(PROVIDED RECORDS)
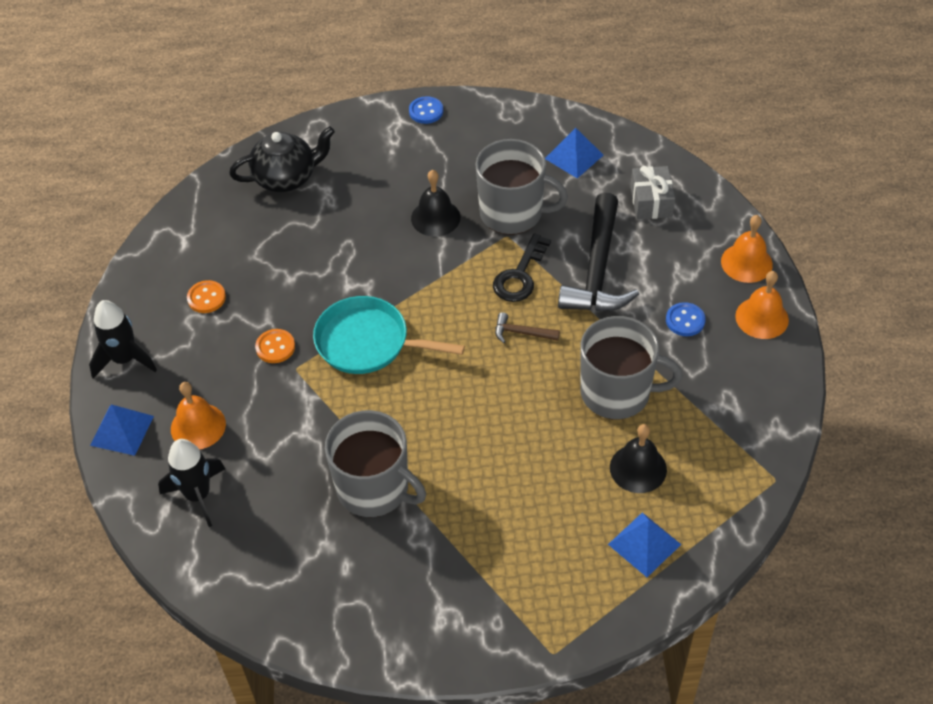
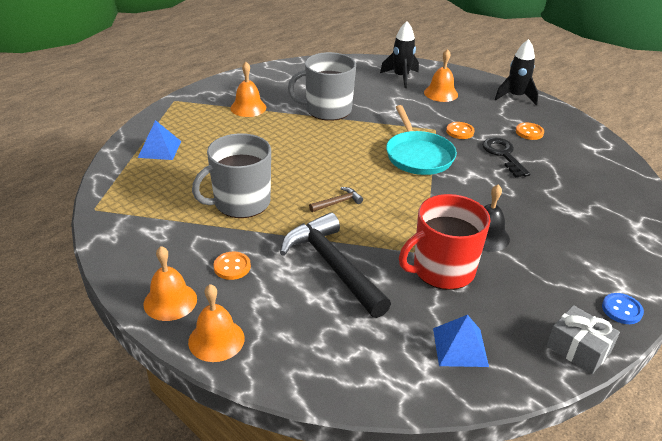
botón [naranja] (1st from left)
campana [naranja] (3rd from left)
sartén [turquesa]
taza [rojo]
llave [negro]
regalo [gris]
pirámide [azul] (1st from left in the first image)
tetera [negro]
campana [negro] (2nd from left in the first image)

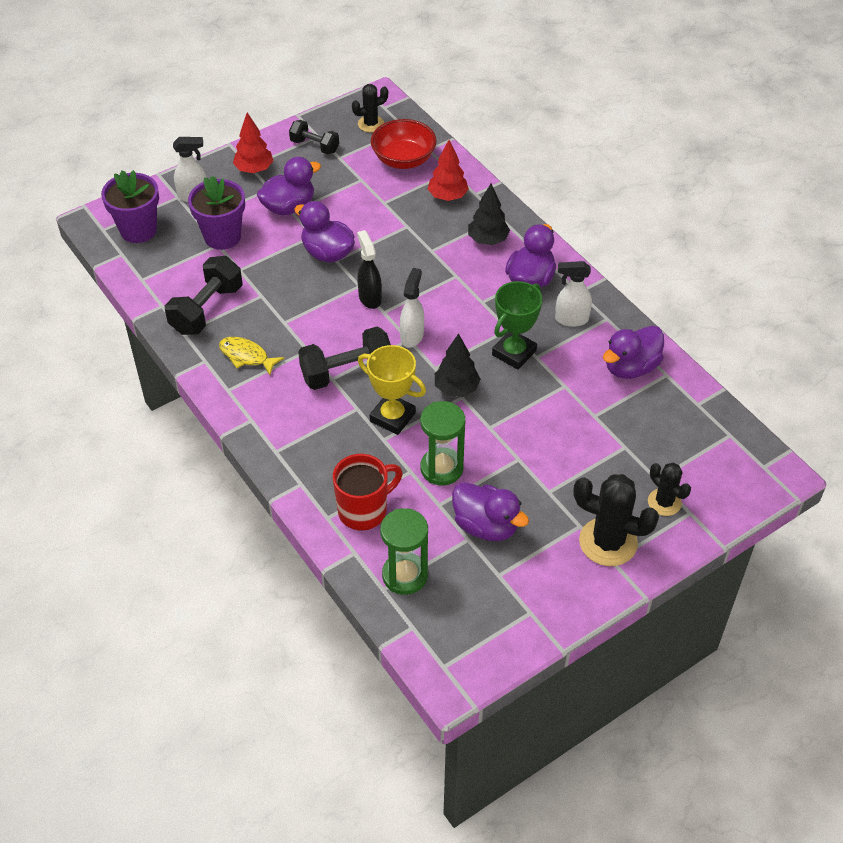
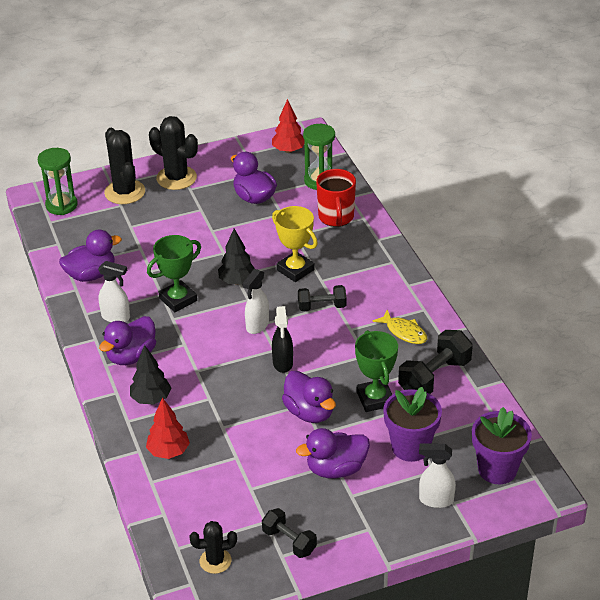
reloj de arena [verde] (1st from left)
cactus [negro] (1st from left)
árbol [rojo] (2nd from left)
mancuerna [negro] (2nd from left)
taza [rojo]
trofeo [verde] (2nd from left)
cuenco [rojo]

(YOUR ASSIGNMENT)
Would you please copy every line from the listing above that contains the word "campana"?

(YOUR SOLUTION)
campana [naranja] (3rd from left)
campana [negro] (2nd from left in the first image)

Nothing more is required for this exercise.